Records START

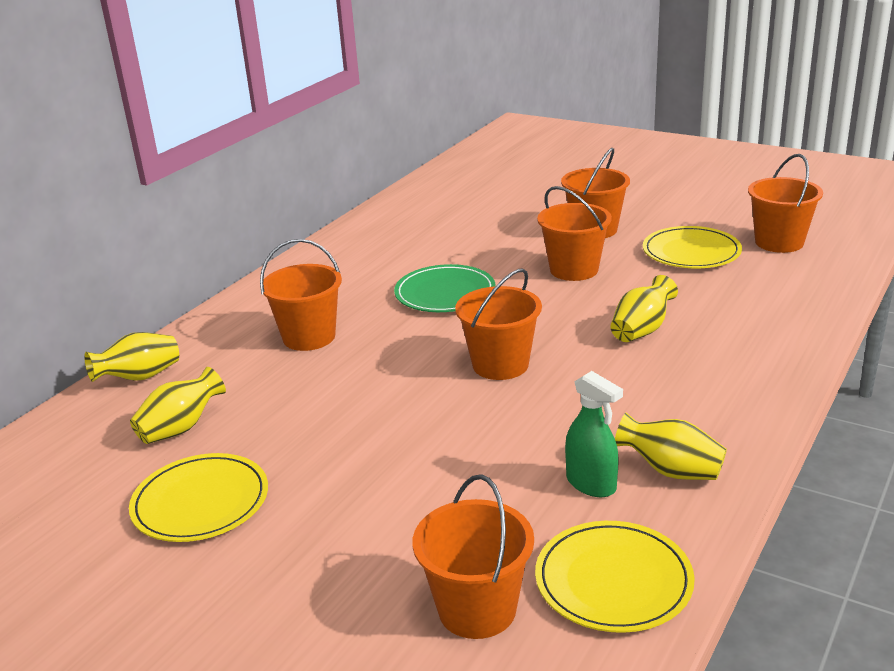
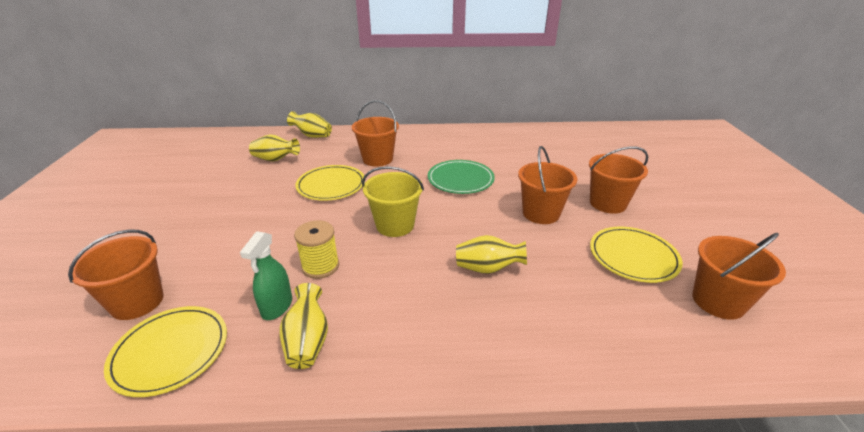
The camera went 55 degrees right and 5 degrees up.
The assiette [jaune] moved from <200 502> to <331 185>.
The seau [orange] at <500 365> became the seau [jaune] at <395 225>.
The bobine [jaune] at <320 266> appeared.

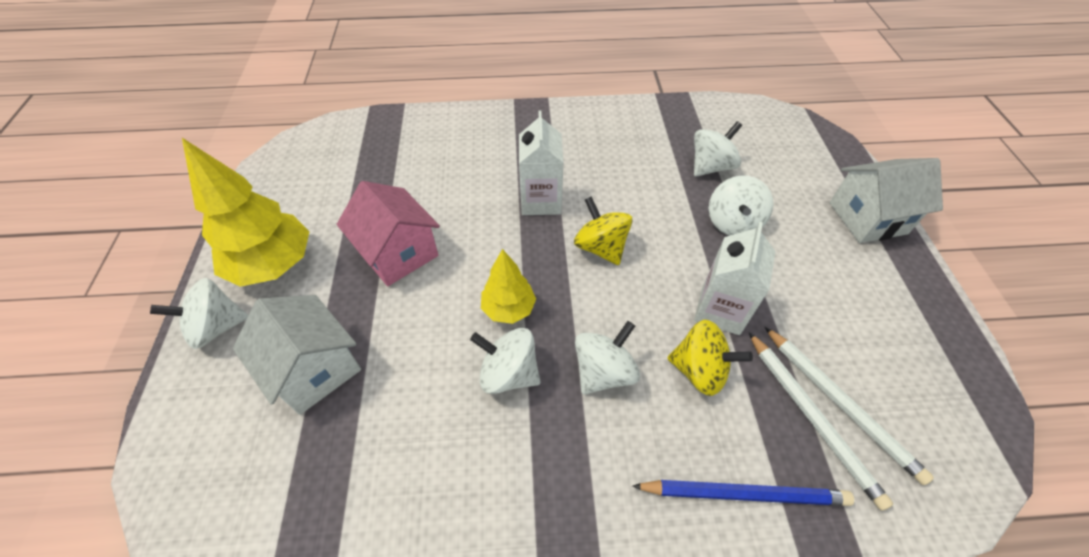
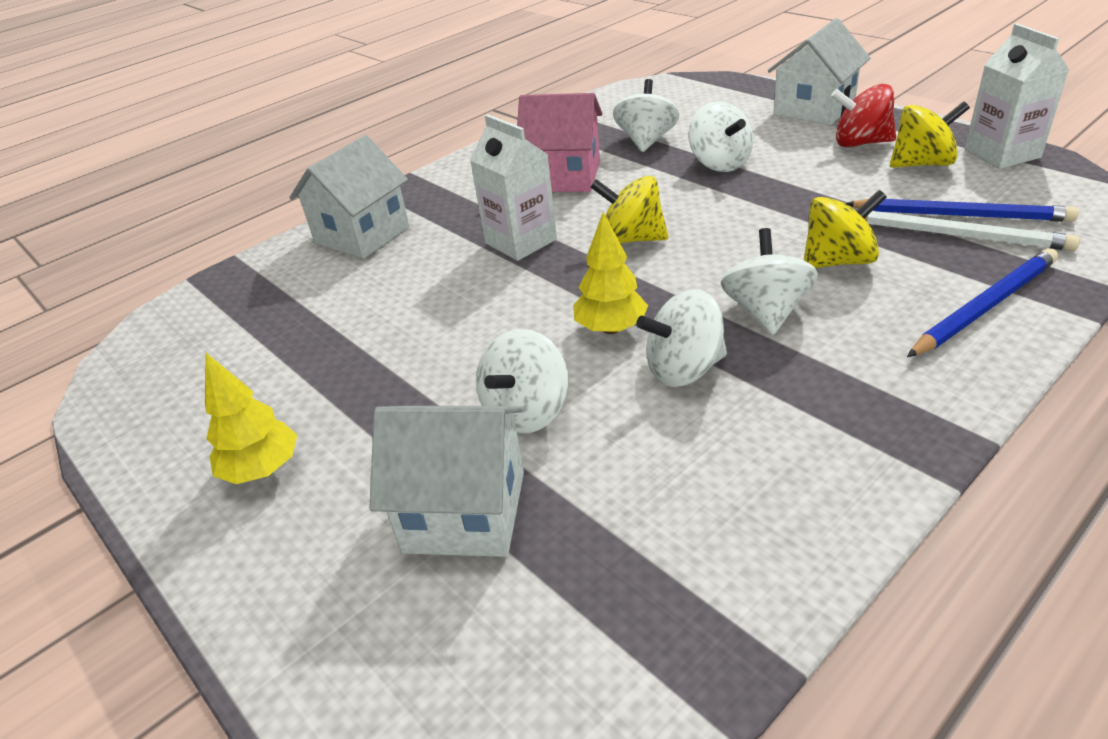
The camera went 35 degrees left and 15 degrees down.
The toupie [blanc] moved from <217 327> to <527 411>.
The arbre [jaune] at <274 265> changed to 0.57 times the size.
The maison [rose] moved from <398 253> to <564 176>.
The brique de lait [blanc] moved from <720 310> to <1002 154>.
The crayon [blanc] at <840 403> became the crayon [bleu] at <960 215>.
The maison [blanc] at <362 234> appeared.
The toupie [rouge] at <860 143> appeared.
The toupie [jaune] at <922 164> appeared.

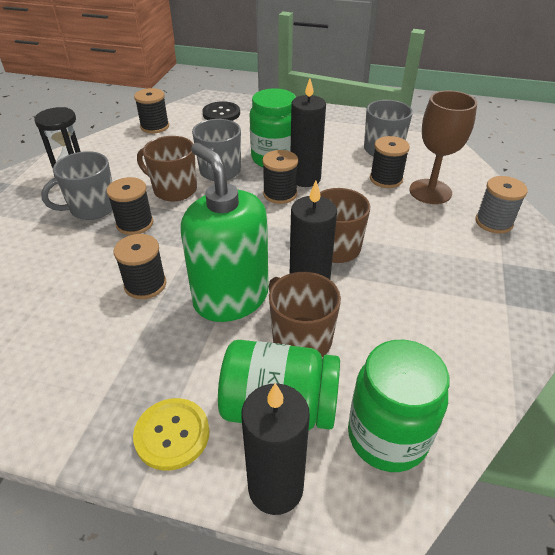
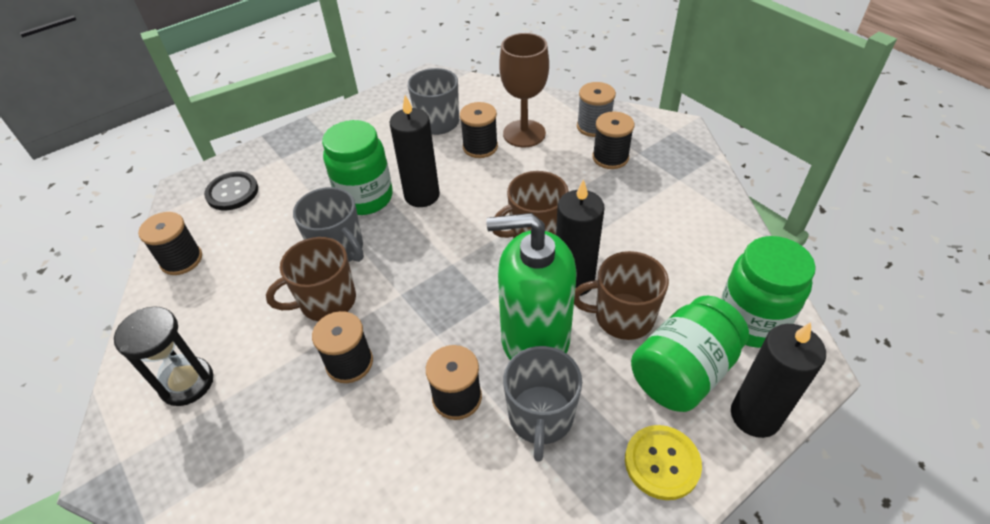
The camera went 50 degrees left and 5 degrees up.
The tasse [gris] moved from <92 208> to <540 417>.
The bobine [noir] moved from <280 194> to <610 157>.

Records END

Your goal: Without including any picture, print every record exactly as written above.

Answer box:
The camera went 55 degrees right and 5 degrees up.
The assiette [jaune] moved from <200 502> to <331 185>.
The seau [orange] at <500 365> became the seau [jaune] at <395 225>.
The bobine [jaune] at <320 266> appeared.

The camera went 35 degrees left and 15 degrees down.
The toupie [blanc] moved from <217 327> to <527 411>.
The arbre [jaune] at <274 265> changed to 0.57 times the size.
The maison [rose] moved from <398 253> to <564 176>.
The brique de lait [blanc] moved from <720 310> to <1002 154>.
The crayon [blanc] at <840 403> became the crayon [bleu] at <960 215>.
The maison [blanc] at <362 234> appeared.
The toupie [rouge] at <860 143> appeared.
The toupie [jaune] at <922 164> appeared.

The camera went 50 degrees left and 5 degrees up.
The tasse [gris] moved from <92 208> to <540 417>.
The bobine [noir] moved from <280 194> to <610 157>.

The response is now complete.